### What to work on
The lines running from the one that contains "R6: 1.2k (0V, IN3) -> 1.2k (0V, Y10)" to the end of the records below are what to reproduce, exactly and without pictures.

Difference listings
■ ■ ■ ■ ■ ■ ■
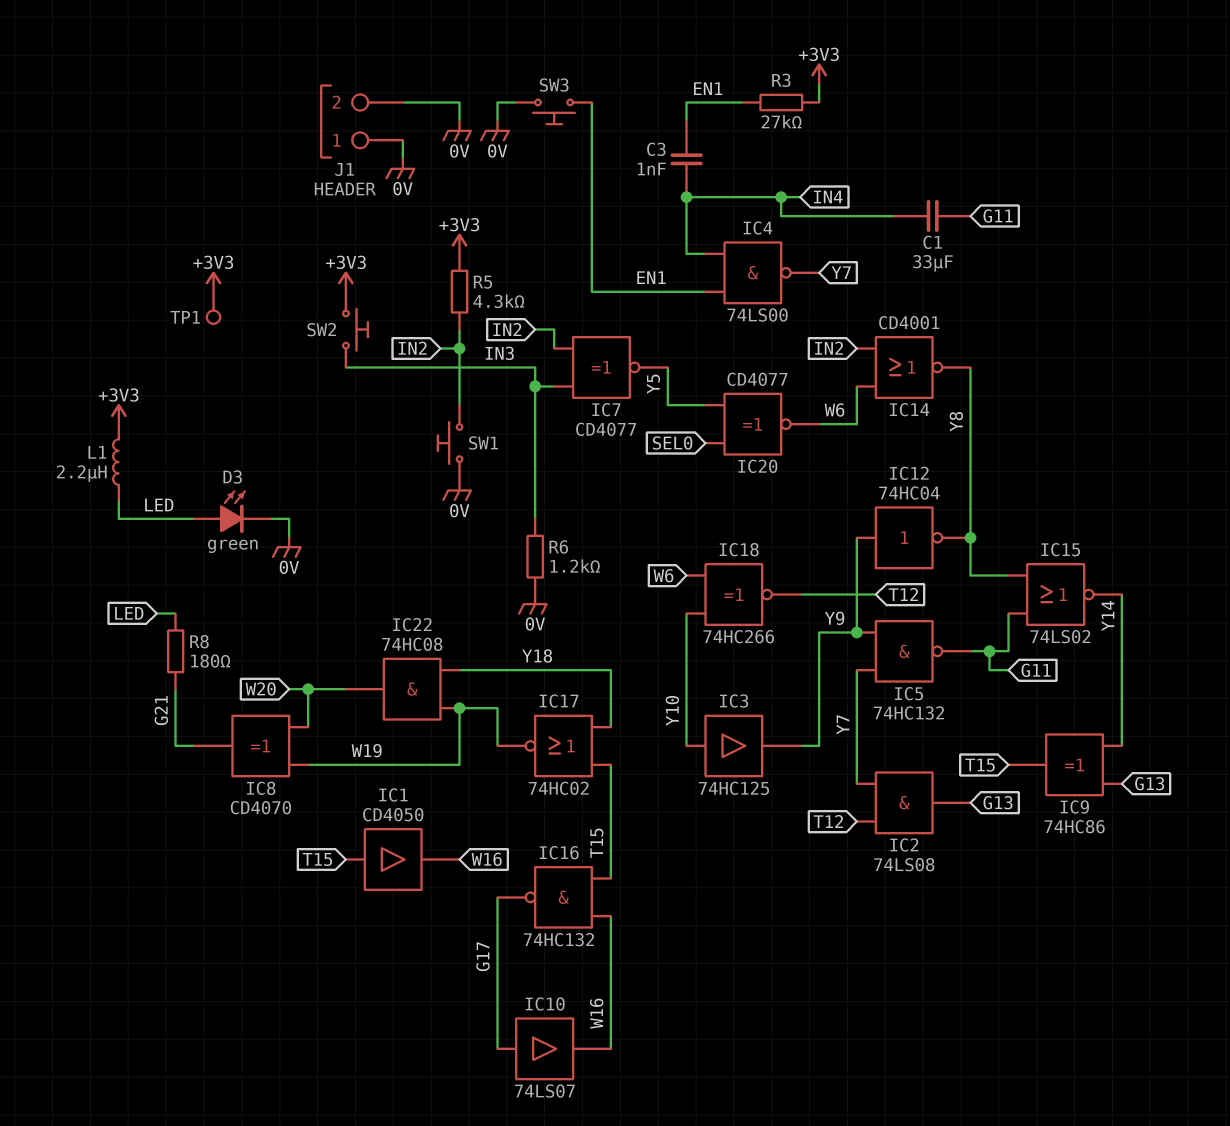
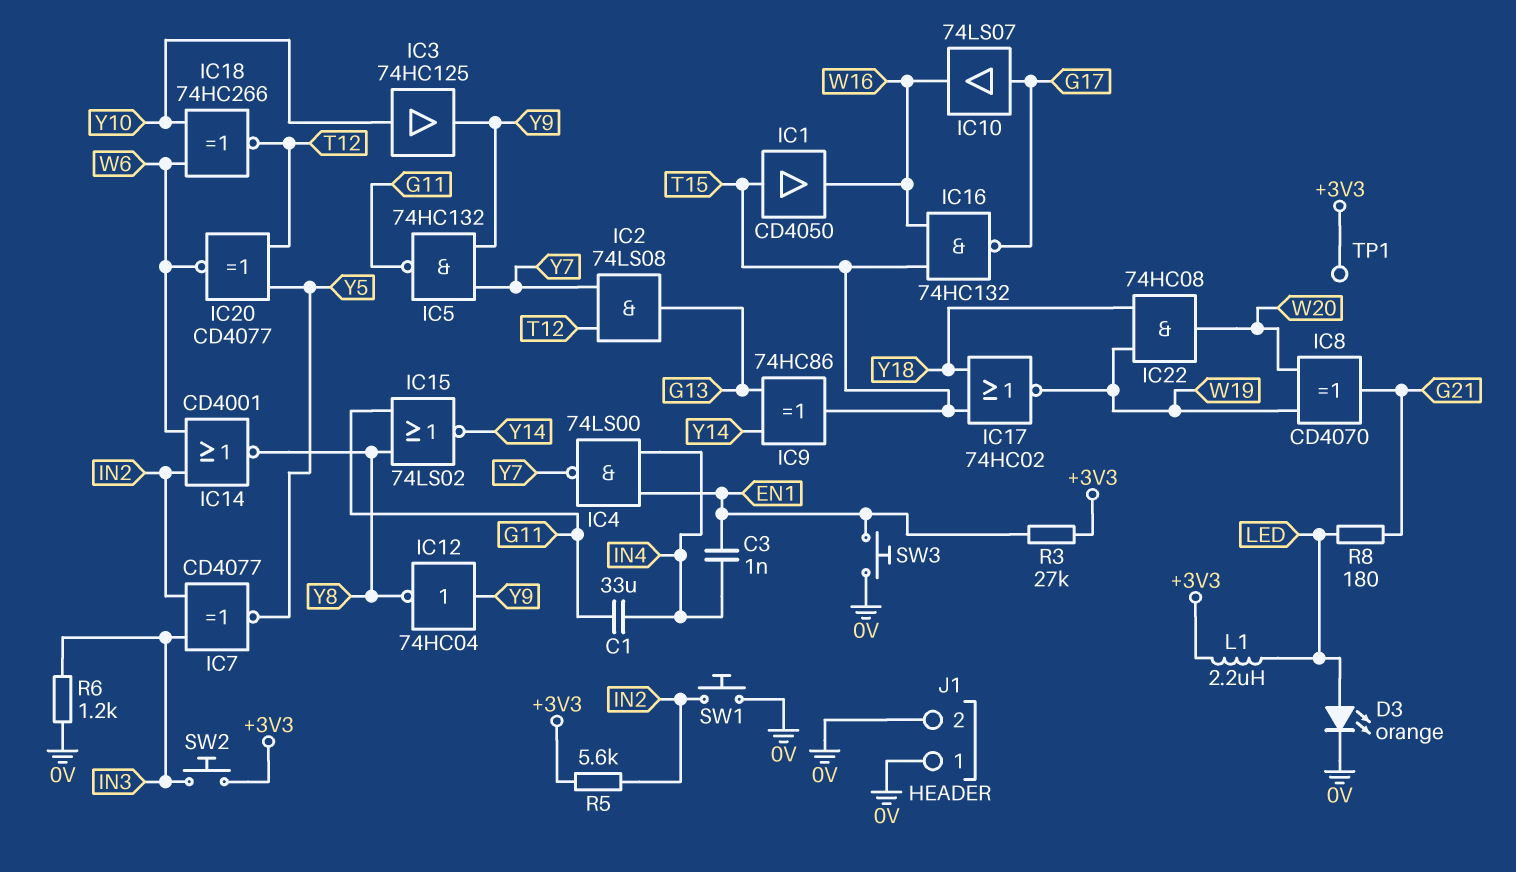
D3: LED green (A LED, K 0V) -> LED orange (A LED, K 0V)
IC20: XNOR CD4077 (in SEL0, in Y5, out W6) -> XNOR CD4077 (in T12, in Y5, out W6)
R5: 4.3k (+3V3, IN2) -> 5.6k (+3V3, IN2)

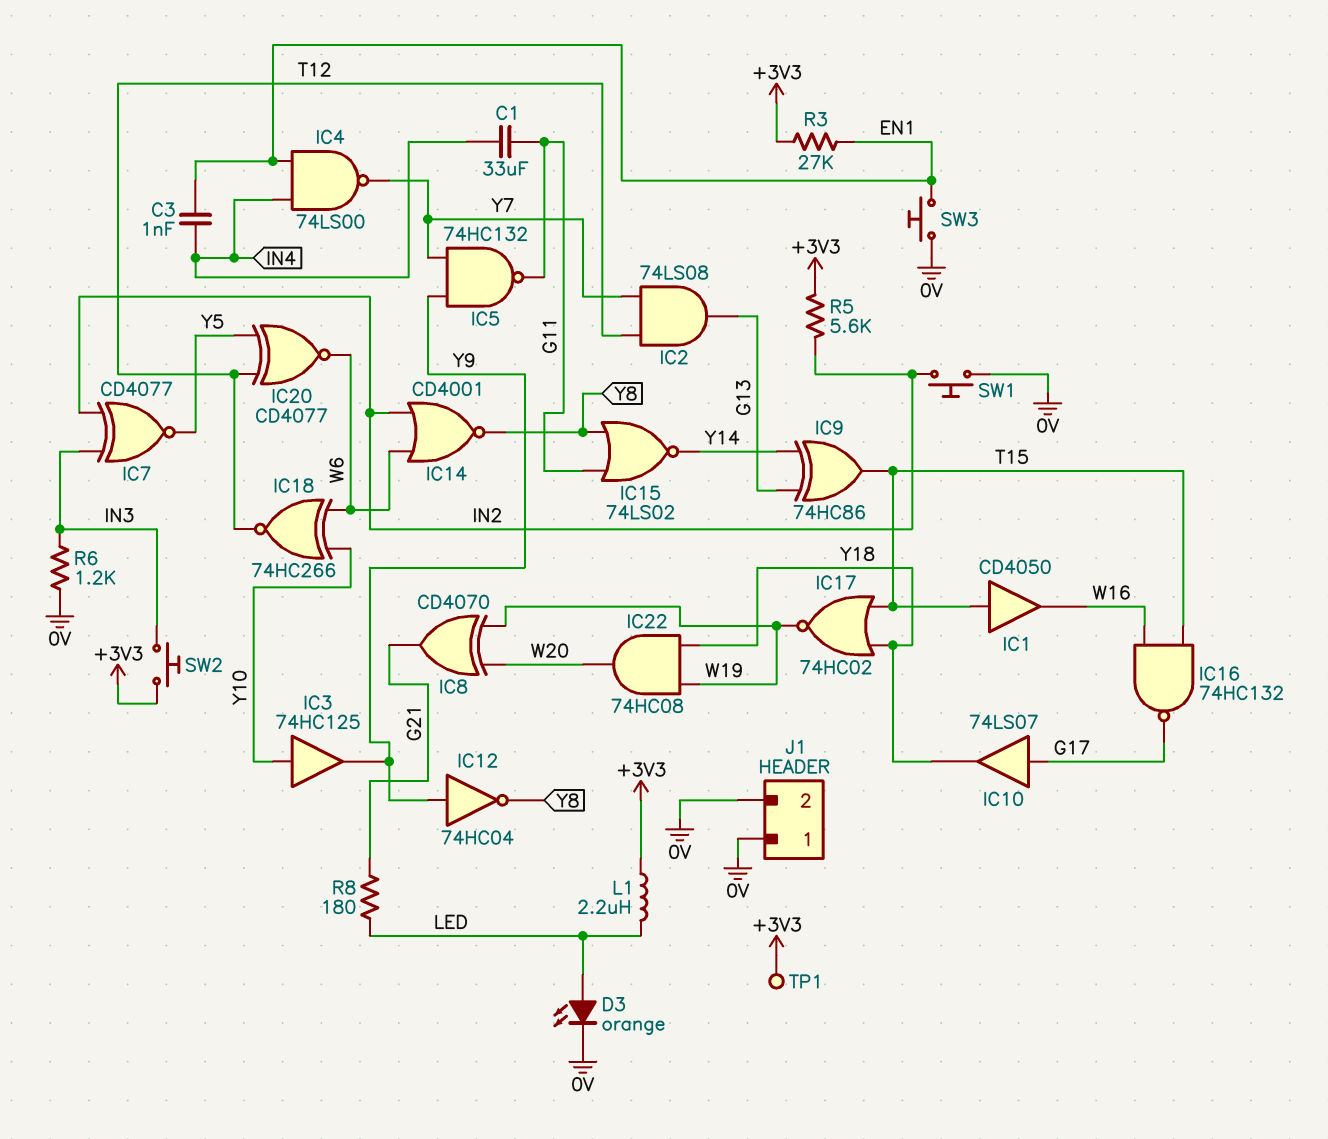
IC10: buffer 74LS07 (in G17, out W16) -> buffer 74LS07 (in G17, out Y18)

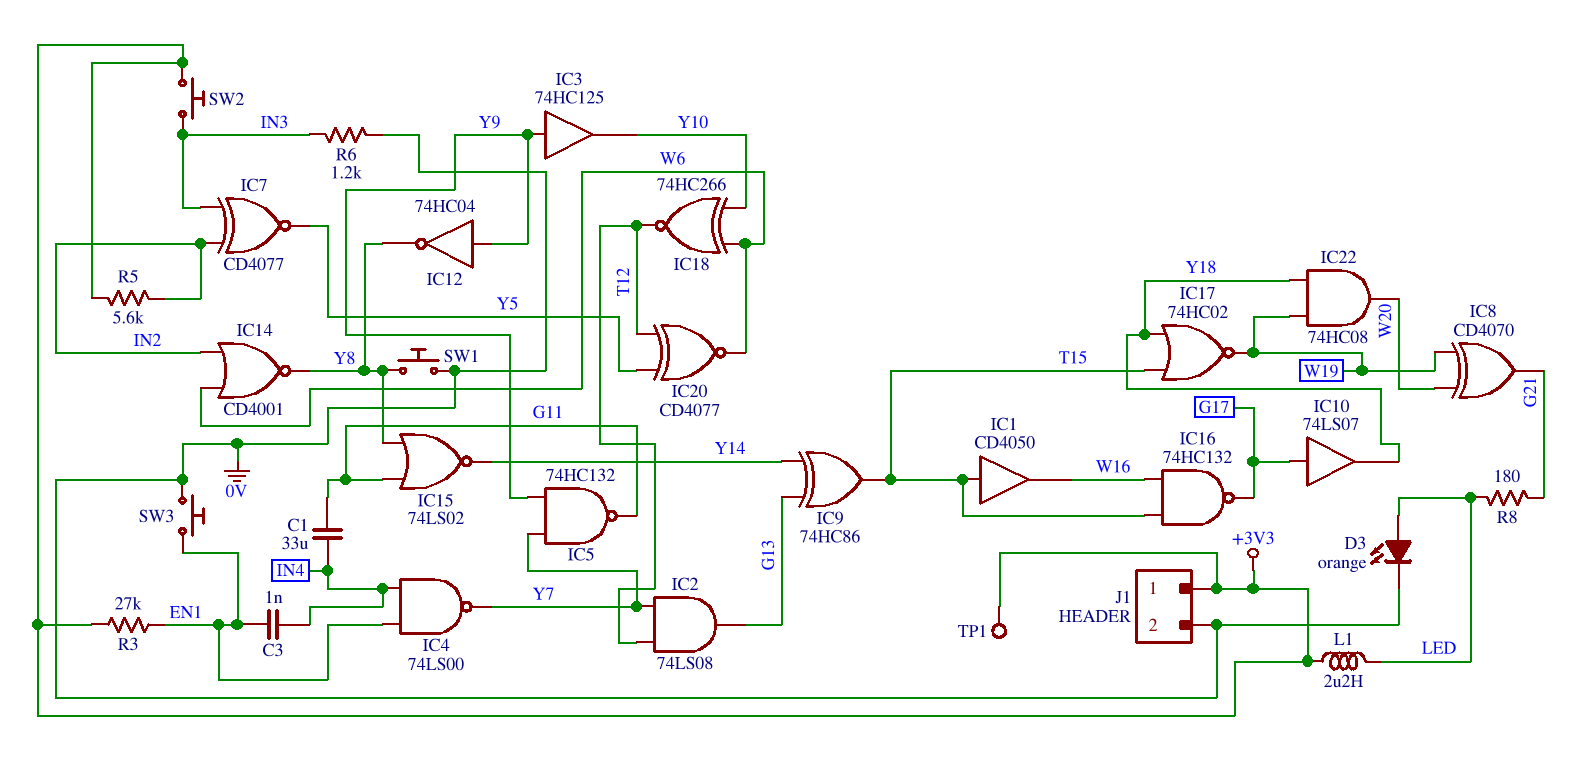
IC3: buffer 74HC125 (in Y10, out Y9) -> buffer 74HC125 (in Y9, out Y10)
J1 pin 1: 0V -> +3V3
SW1: button (0V, IN2) -> button (0V, Y8)

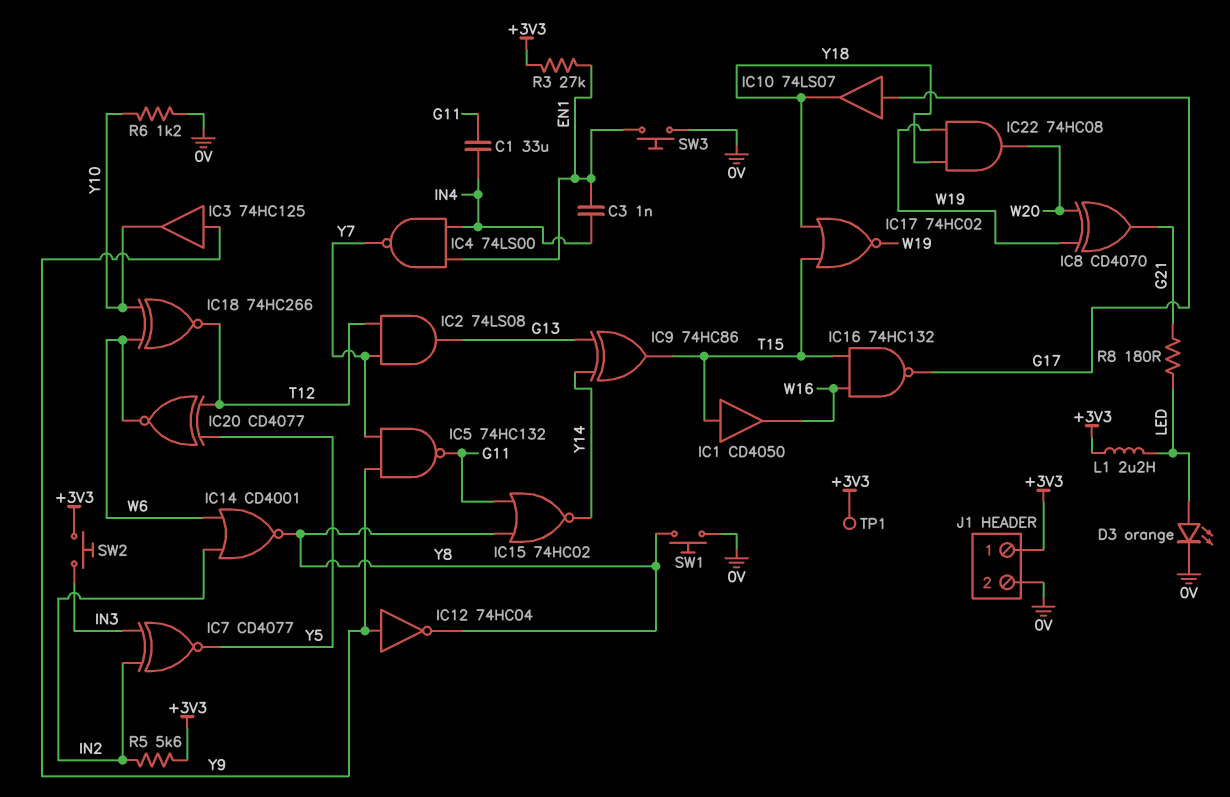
IC15: NOR 74LS02 (in G11, in Y8, out Y14) -> NOR 74HC02 (in G11, in Y8, out Y14)
R6: 1.2k (0V, IN3) -> 1.2k (0V, Y10)

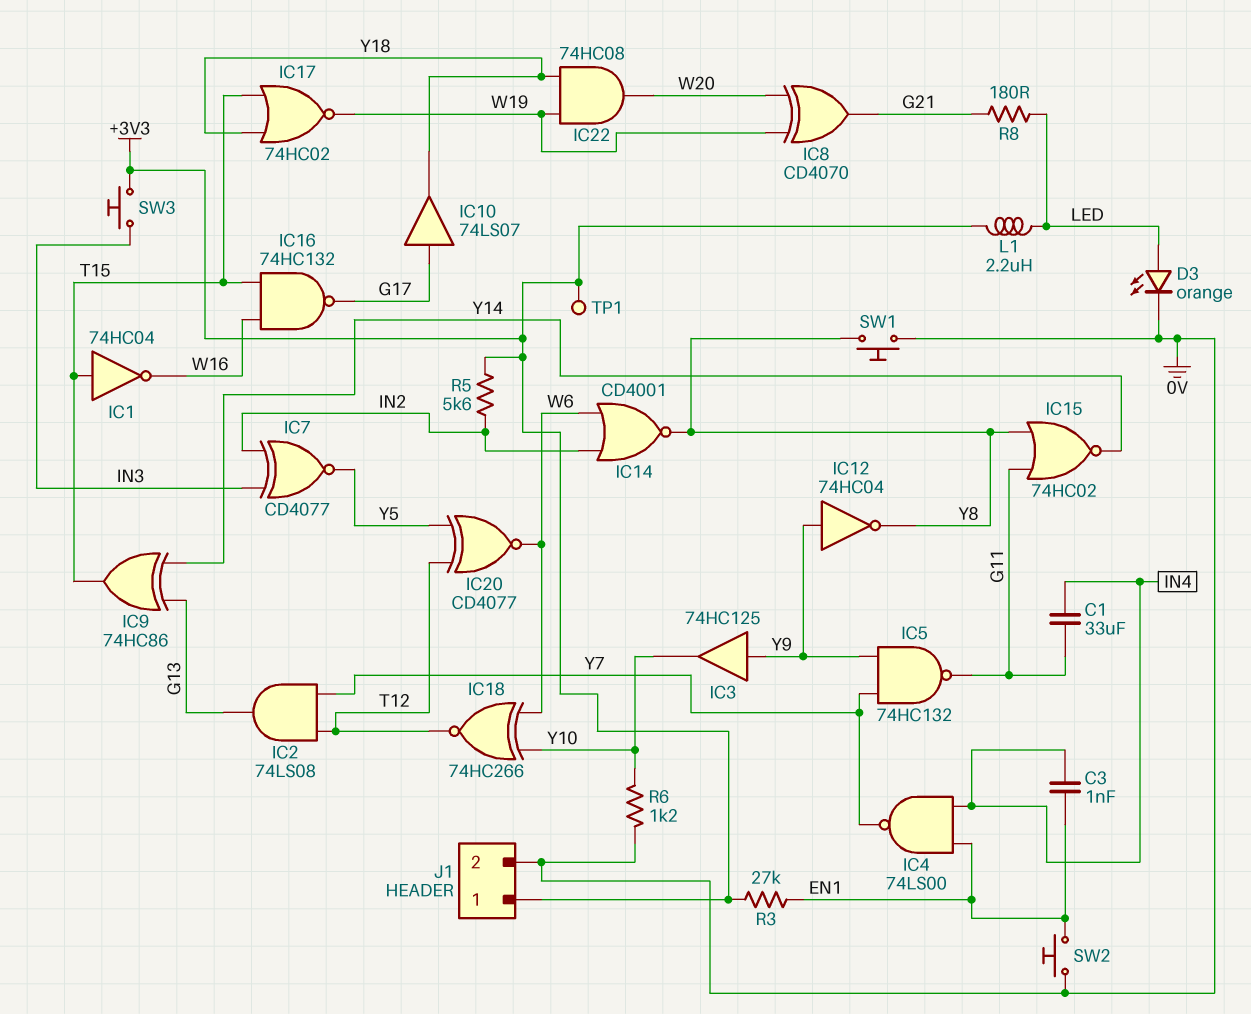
IC1: buffer CD4050 (in T15, out W16) -> NOT 74HC04 (in T15, out W16)
SW2: button (+3V3, IN3) -> button (0V, EN1)
SW3: button (0V, EN1) -> button (+3V3, IN3)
■ ■ ■ ■ ■ ■ ■
### Answer for this exercise
R6: 1.2k (0V, IN3) -> 1.2k (0V, Y10)

IC1: buffer CD4050 (in T15, out W16) -> NOT 74HC04 (in T15, out W16)
SW2: button (+3V3, IN3) -> button (0V, EN1)
SW3: button (0V, EN1) -> button (+3V3, IN3)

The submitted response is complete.